Repeat every entry exactly. Pictures stay out.

Records from a dataset:

——————

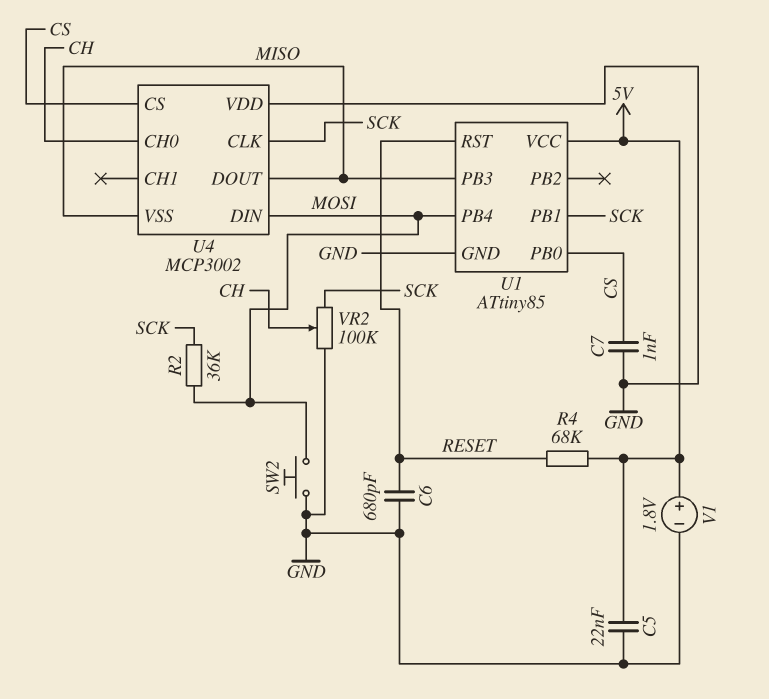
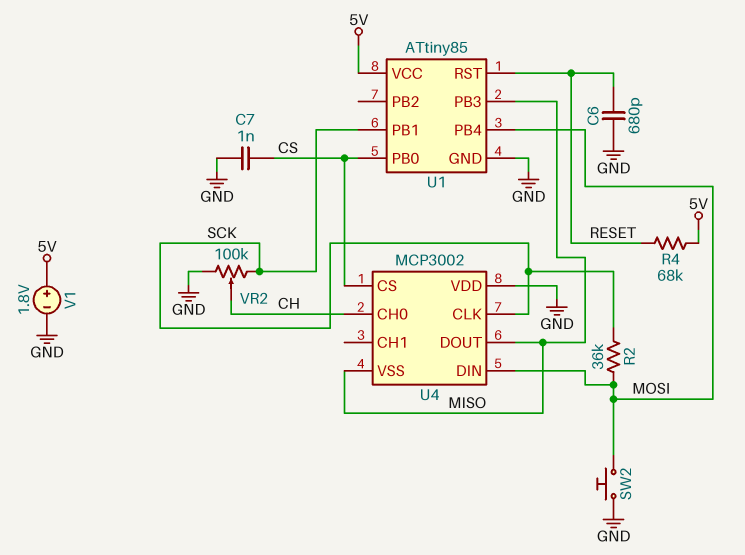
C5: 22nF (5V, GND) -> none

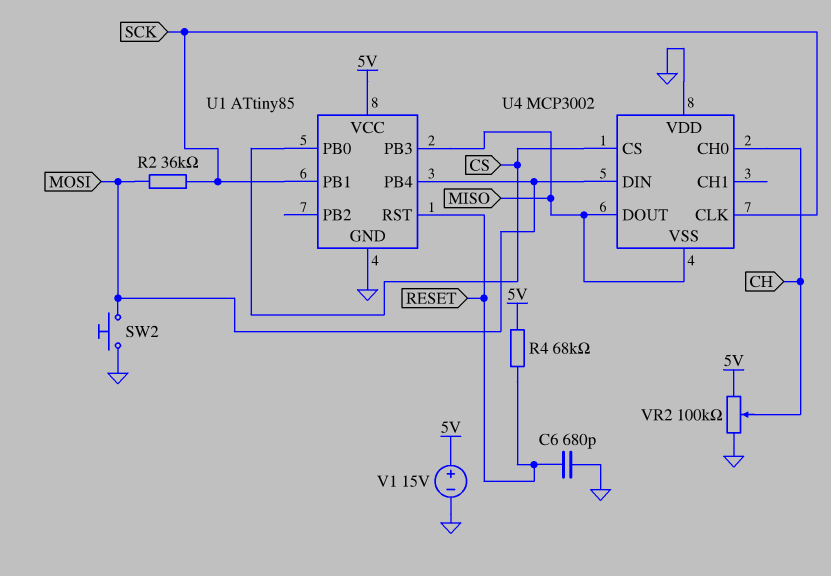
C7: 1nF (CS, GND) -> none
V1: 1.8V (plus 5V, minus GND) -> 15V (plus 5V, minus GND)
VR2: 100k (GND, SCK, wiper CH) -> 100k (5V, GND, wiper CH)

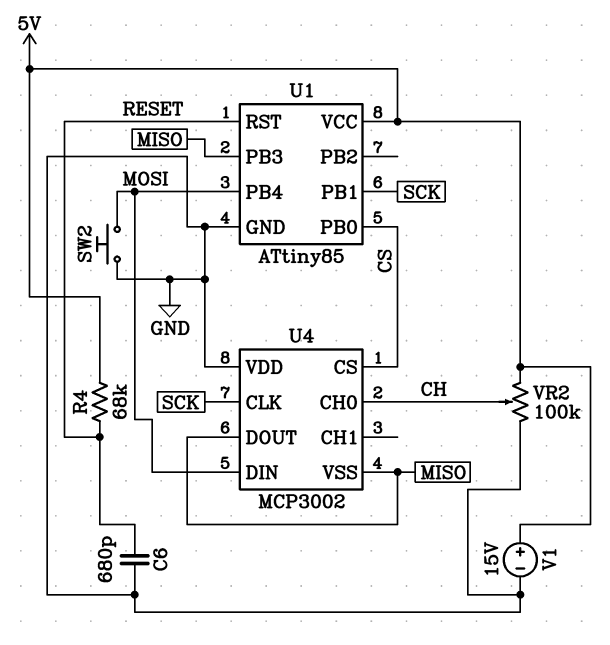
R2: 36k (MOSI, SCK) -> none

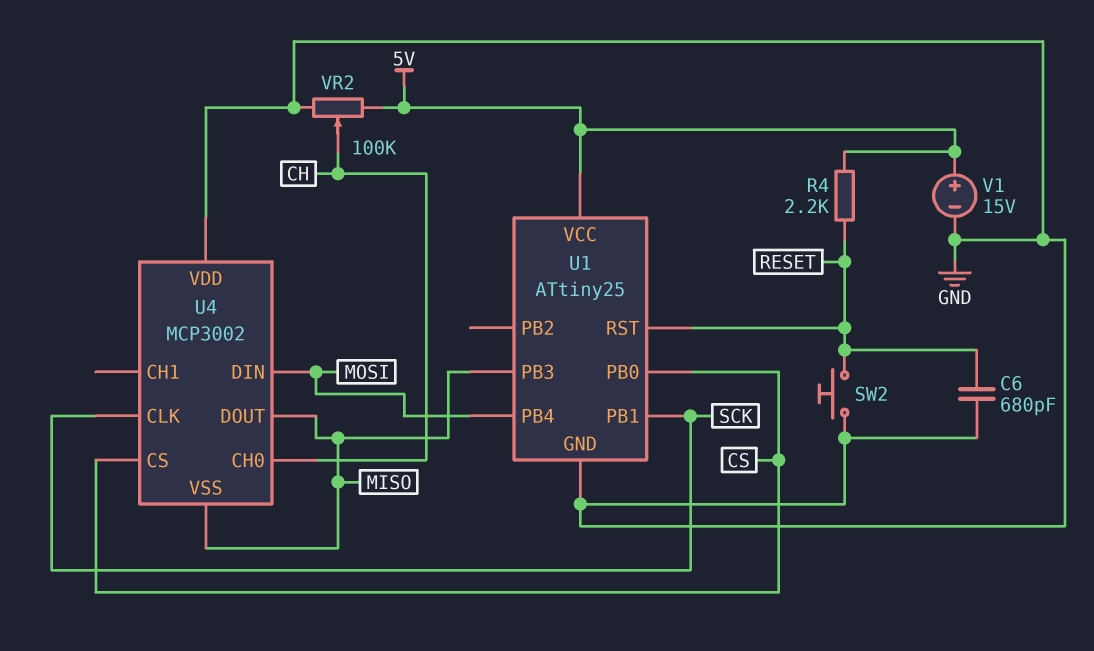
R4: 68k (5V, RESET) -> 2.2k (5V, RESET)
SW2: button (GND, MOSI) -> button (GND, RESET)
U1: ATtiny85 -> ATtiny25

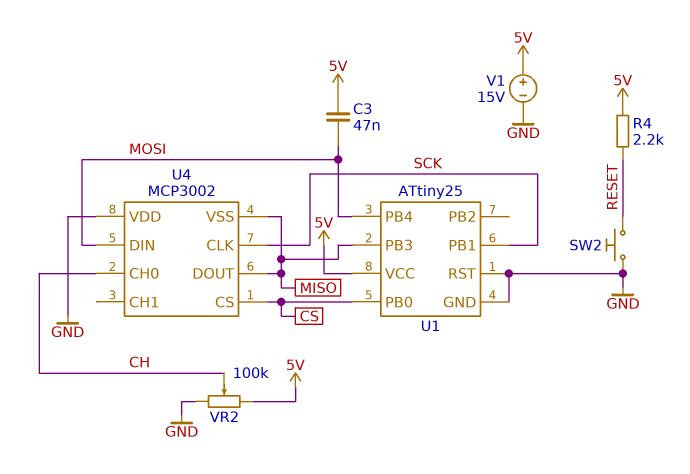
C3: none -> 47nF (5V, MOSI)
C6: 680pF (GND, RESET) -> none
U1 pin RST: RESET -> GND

——————

## WRITTEN ANSWER:
C5: 22nF (5V, GND) -> none

C7: 1nF (CS, GND) -> none
V1: 1.8V (plus 5V, minus GND) -> 15V (plus 5V, minus GND)
VR2: 100k (GND, SCK, wiper CH) -> 100k (5V, GND, wiper CH)

R2: 36k (MOSI, SCK) -> none

R4: 68k (5V, RESET) -> 2.2k (5V, RESET)
SW2: button (GND, MOSI) -> button (GND, RESET)
U1: ATtiny85 -> ATtiny25

C3: none -> 47nF (5V, MOSI)
C6: 680pF (GND, RESET) -> none
U1 pin RST: RESET -> GND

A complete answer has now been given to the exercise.